Rewrite each line of the data below as a string in a JSON list, one string per line, with blank lines left out. Leave the pictures out of your answer.

====== Given information

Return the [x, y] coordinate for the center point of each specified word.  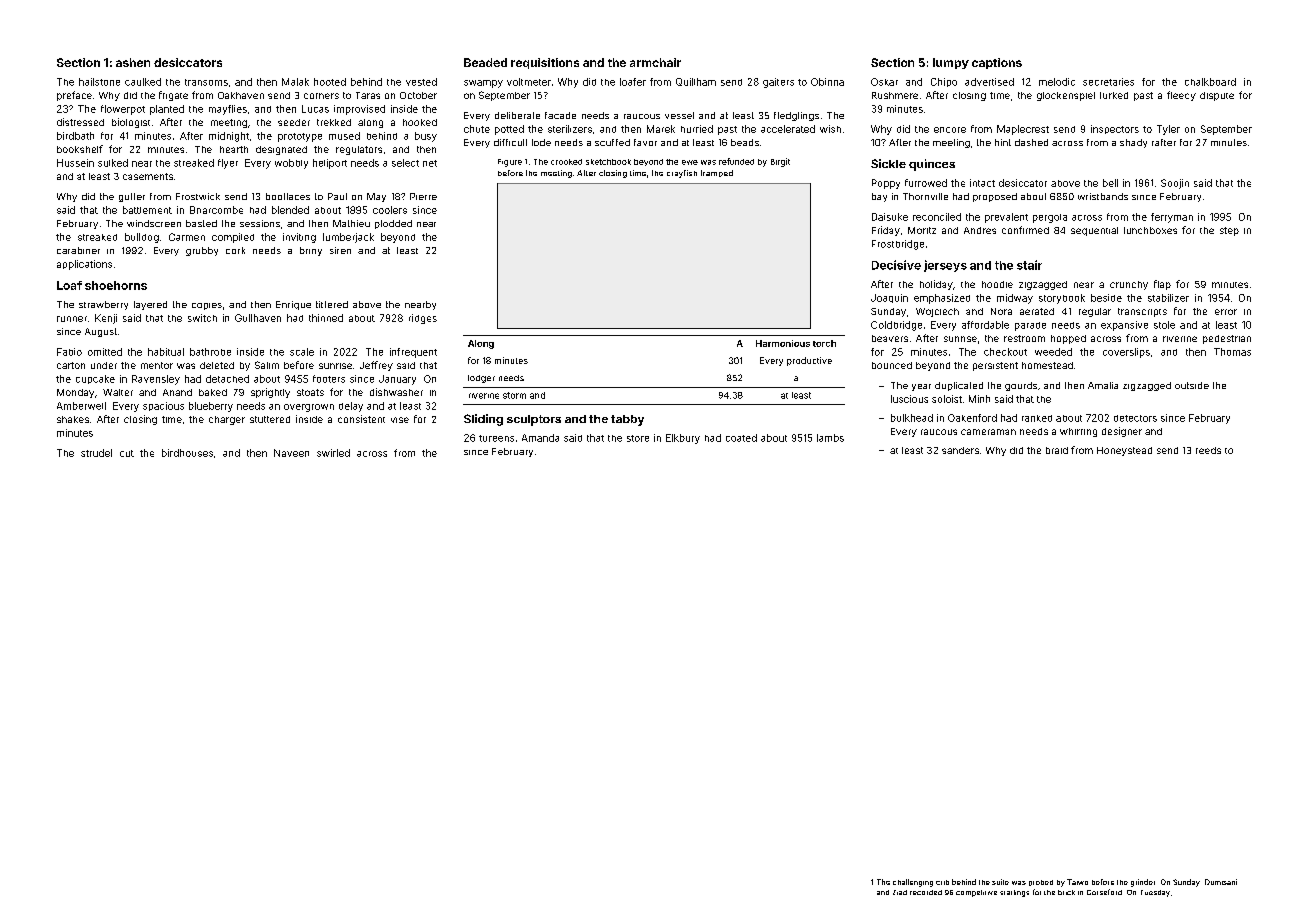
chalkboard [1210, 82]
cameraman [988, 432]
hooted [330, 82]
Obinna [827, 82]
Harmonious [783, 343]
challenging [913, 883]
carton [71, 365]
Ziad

============

Solved exercise =
[
  "Return the [x, y] coordinate for the center point of each specified word.  ",
  "chalkboard [1210, 82]",
  "cameraman [988, 432]",
  "hooted [330, 82]",
  "Obinna [827, 82]",
  "Harmonious [783, 343]",
  "challenging [913, 883]",
  "carton [71, 365]",
  "Ziad"
]